(DATA PROVIDED Opens)

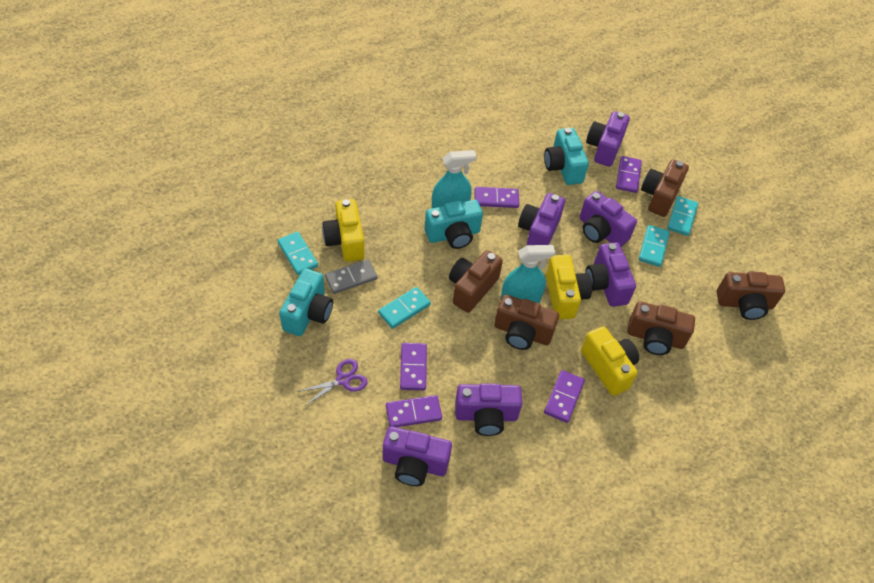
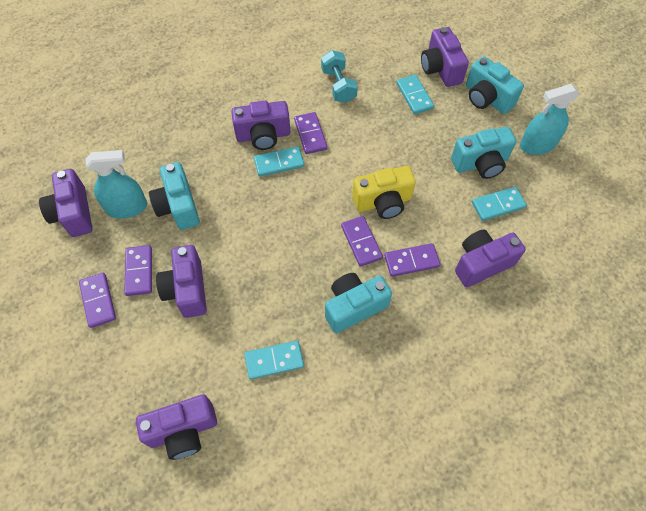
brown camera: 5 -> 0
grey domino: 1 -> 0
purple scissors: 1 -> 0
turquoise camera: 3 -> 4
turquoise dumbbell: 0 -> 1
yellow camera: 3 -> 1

(DATA PROVIDED Closes)
(DATA PROVIDED Opens)

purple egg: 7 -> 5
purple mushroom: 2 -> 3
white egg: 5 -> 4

(DATA PROVIDED Closes)

_WHAT YOU ARE ASKED TO DO:_
Please reproduce, exactly as they appear above, the lines from the line containing "purple scissors: 1 -> 0" up to and including the line containing "yellow camera: 3 -> 1".

_YOUR SOLUTION:_
purple scissors: 1 -> 0
turquoise camera: 3 -> 4
turquoise dumbbell: 0 -> 1
yellow camera: 3 -> 1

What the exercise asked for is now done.